Extracted data section start

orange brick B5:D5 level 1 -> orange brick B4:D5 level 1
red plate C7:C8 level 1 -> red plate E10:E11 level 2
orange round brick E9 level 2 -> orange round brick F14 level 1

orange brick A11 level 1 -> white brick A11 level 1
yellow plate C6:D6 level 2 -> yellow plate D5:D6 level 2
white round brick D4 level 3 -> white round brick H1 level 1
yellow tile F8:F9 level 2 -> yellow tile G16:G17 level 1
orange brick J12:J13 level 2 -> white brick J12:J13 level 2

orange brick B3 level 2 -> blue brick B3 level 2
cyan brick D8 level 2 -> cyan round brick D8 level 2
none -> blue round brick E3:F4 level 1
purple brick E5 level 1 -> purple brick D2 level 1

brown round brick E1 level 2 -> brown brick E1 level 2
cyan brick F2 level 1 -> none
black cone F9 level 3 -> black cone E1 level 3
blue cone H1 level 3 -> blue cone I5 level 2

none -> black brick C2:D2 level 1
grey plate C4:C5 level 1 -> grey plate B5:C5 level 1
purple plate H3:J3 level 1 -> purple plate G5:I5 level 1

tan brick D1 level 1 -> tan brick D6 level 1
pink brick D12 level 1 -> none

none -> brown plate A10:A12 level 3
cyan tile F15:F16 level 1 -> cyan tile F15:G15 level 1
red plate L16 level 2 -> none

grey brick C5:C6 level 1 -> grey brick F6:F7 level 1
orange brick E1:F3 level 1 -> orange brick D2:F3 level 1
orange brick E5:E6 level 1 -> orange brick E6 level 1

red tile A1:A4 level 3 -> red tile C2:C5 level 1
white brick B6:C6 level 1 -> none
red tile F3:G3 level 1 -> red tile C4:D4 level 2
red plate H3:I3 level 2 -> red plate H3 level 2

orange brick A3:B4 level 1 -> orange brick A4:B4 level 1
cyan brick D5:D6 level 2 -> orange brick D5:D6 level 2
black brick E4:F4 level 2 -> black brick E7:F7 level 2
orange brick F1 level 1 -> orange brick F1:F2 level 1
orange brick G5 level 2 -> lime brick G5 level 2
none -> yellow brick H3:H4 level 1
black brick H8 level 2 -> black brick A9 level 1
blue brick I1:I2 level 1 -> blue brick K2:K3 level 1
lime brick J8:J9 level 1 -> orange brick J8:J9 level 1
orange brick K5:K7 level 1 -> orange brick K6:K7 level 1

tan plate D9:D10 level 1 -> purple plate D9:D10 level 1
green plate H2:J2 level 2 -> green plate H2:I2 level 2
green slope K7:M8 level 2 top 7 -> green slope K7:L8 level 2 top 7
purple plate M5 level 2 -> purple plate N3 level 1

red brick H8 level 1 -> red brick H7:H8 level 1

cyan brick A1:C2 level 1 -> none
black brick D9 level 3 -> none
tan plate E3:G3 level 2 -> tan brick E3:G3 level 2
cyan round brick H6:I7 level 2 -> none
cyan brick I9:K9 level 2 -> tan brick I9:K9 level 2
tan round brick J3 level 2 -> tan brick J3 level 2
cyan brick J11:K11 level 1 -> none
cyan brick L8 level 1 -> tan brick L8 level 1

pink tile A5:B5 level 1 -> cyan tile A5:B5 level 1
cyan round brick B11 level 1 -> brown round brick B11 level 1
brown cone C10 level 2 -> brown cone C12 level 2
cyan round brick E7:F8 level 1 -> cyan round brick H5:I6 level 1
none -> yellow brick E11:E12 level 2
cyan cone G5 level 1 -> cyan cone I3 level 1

Extracted data section end

What the exercise asks:
Every line above from the line with "cyan brick D8" to the line with "green plate H2:J2", inclusive, must be returned exactly; no other line belongs in the reply.

Answer below:
cyan brick D8 level 2 -> cyan round brick D8 level 2
none -> blue round brick E3:F4 level 1
purple brick E5 level 1 -> purple brick D2 level 1

brown round brick E1 level 2 -> brown brick E1 level 2
cyan brick F2 level 1 -> none
black cone F9 level 3 -> black cone E1 level 3
blue cone H1 level 3 -> blue cone I5 level 2

none -> black brick C2:D2 level 1
grey plate C4:C5 level 1 -> grey plate B5:C5 level 1
purple plate H3:J3 level 1 -> purple plate G5:I5 level 1

tan brick D1 level 1 -> tan brick D6 level 1
pink brick D12 level 1 -> none

none -> brown plate A10:A12 level 3
cyan tile F15:F16 level 1 -> cyan tile F15:G15 level 1
red plate L16 level 2 -> none

grey brick C5:C6 level 1 -> grey brick F6:F7 level 1
orange brick E1:F3 level 1 -> orange brick D2:F3 level 1
orange brick E5:E6 level 1 -> orange brick E6 level 1

red tile A1:A4 level 3 -> red tile C2:C5 level 1
white brick B6:C6 level 1 -> none
red tile F3:G3 level 1 -> red tile C4:D4 level 2
red plate H3:I3 level 2 -> red plate H3 level 2

orange brick A3:B4 level 1 -> orange brick A4:B4 level 1
cyan brick D5:D6 level 2 -> orange brick D5:D6 level 2
black brick E4:F4 level 2 -> black brick E7:F7 level 2
orange brick F1 level 1 -> orange brick F1:F2 level 1
orange brick G5 level 2 -> lime brick G5 level 2
none -> yellow brick H3:H4 level 1
black brick H8 level 2 -> black brick A9 level 1
blue brick I1:I2 level 1 -> blue brick K2:K3 level 1
lime brick J8:J9 level 1 -> orange brick J8:J9 level 1
orange brick K5:K7 level 1 -> orange brick K6:K7 level 1

tan plate D9:D10 level 1 -> purple plate D9:D10 level 1
green plate H2:J2 level 2 -> green plate H2:I2 level 2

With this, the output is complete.